(Scene edit records)
____
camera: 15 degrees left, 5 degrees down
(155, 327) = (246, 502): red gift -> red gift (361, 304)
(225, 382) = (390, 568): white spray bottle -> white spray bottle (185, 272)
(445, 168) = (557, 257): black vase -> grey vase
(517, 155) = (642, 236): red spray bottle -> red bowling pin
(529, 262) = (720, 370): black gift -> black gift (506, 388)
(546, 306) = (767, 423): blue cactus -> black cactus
____
-- Job --
Using the data above, reproduce exactly the lines from the line that contains "(155, 327) = (246, 502): red" through the line that contains "(529, 262) = (720, 370): black", including both.

-- Task result --
(155, 327) = (246, 502): red gift -> red gift (361, 304)
(225, 382) = (390, 568): white spray bottle -> white spray bottle (185, 272)
(445, 168) = (557, 257): black vase -> grey vase
(517, 155) = (642, 236): red spray bottle -> red bowling pin
(529, 262) = (720, 370): black gift -> black gift (506, 388)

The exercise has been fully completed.